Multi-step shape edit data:
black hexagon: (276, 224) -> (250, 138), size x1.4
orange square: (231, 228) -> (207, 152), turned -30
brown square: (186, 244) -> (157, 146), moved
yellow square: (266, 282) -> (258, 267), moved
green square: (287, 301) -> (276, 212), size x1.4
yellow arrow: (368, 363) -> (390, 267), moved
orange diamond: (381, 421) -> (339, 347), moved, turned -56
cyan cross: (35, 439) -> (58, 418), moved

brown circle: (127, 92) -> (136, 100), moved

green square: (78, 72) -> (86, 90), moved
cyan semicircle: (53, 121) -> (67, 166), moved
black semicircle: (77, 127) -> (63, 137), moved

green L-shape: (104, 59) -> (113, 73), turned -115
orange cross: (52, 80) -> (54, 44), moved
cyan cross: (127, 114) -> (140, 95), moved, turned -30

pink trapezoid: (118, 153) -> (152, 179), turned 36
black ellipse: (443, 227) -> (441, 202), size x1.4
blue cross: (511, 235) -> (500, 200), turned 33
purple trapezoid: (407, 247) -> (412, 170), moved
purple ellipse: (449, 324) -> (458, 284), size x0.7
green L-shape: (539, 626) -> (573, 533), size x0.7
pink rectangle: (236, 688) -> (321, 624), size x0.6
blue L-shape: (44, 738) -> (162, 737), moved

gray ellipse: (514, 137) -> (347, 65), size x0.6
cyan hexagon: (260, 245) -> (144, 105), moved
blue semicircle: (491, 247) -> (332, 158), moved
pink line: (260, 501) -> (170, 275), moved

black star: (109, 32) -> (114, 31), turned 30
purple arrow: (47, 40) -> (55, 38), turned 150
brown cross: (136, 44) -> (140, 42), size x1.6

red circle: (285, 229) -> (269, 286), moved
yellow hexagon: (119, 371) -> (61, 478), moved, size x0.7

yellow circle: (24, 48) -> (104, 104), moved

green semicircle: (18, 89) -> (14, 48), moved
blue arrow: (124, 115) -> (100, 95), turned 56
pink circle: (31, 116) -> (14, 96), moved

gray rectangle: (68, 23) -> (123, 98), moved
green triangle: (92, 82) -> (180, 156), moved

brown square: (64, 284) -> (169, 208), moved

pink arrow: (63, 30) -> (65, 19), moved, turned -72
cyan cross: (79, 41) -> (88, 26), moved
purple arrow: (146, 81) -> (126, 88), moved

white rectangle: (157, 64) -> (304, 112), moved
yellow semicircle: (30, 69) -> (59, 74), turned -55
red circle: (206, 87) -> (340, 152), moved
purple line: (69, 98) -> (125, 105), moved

Action item: The lines above from the one containing "orange diamond: (381, 421)" through the one containing "orange cross: (52, 80) -> (54, 44), moved" are to be set down exactly, and no others.

Result of the exercise:
orange diamond: (381, 421) -> (339, 347), moved, turned -56
cyan cross: (35, 439) -> (58, 418), moved

brown circle: (127, 92) -> (136, 100), moved

green square: (78, 72) -> (86, 90), moved
cyan semicircle: (53, 121) -> (67, 166), moved
black semicircle: (77, 127) -> (63, 137), moved

green L-shape: (104, 59) -> (113, 73), turned -115
orange cross: (52, 80) -> (54, 44), moved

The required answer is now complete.